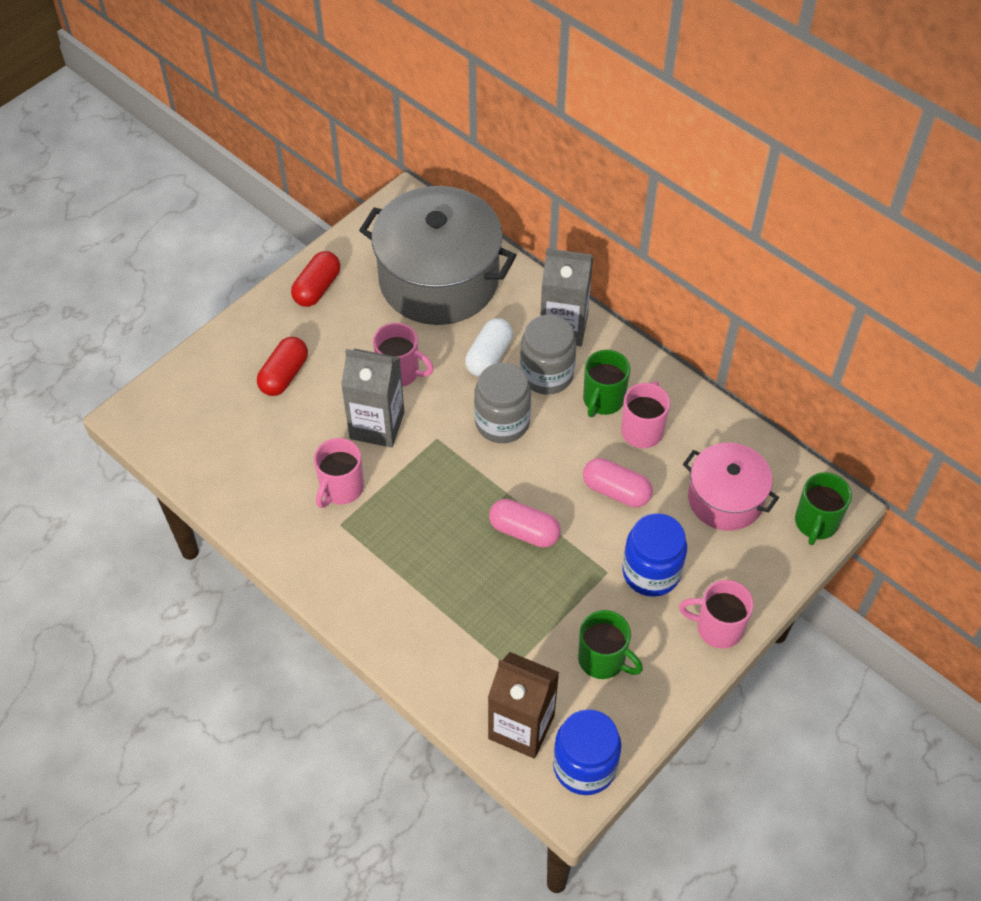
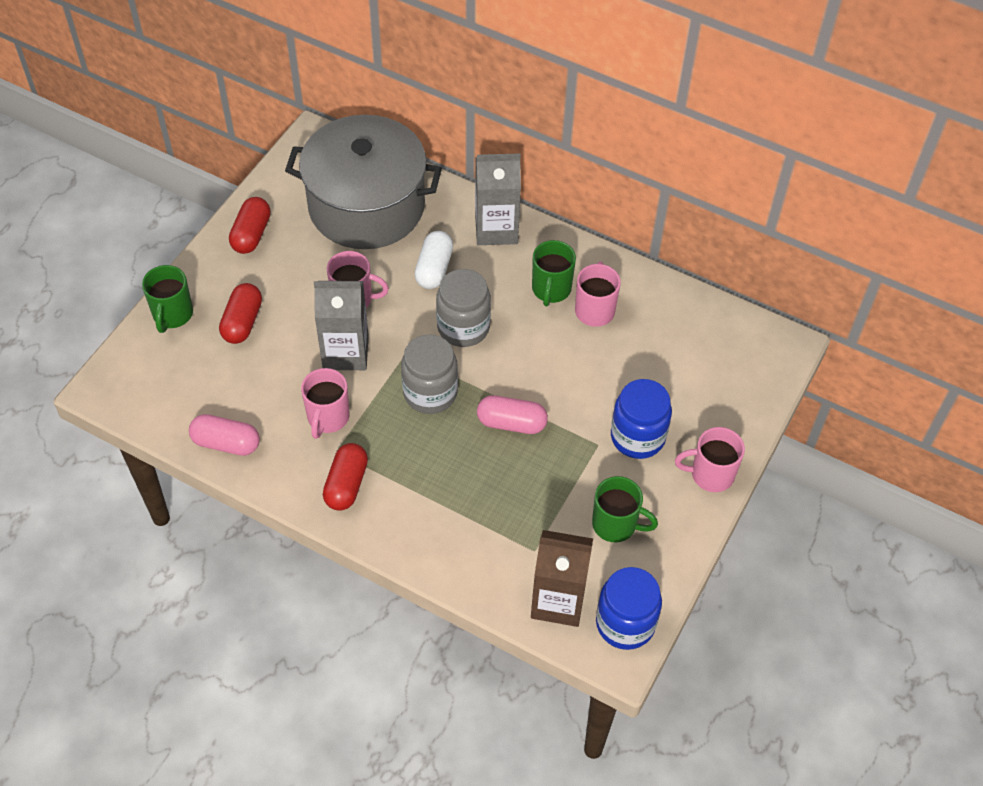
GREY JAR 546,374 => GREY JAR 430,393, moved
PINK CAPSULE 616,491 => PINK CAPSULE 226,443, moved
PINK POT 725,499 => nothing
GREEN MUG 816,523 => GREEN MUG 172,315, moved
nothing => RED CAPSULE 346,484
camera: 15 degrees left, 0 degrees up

To do — Reproduce exactly the lines from the one containing "PINK CAPSULE 616,491" through the last line of the records above, including both, and nothing else.

Answer to this problem —
PINK CAPSULE 616,491 => PINK CAPSULE 226,443, moved
PINK POT 725,499 => nothing
GREEN MUG 816,523 => GREEN MUG 172,315, moved
nothing => RED CAPSULE 346,484
camera: 15 degrees left, 0 degrees up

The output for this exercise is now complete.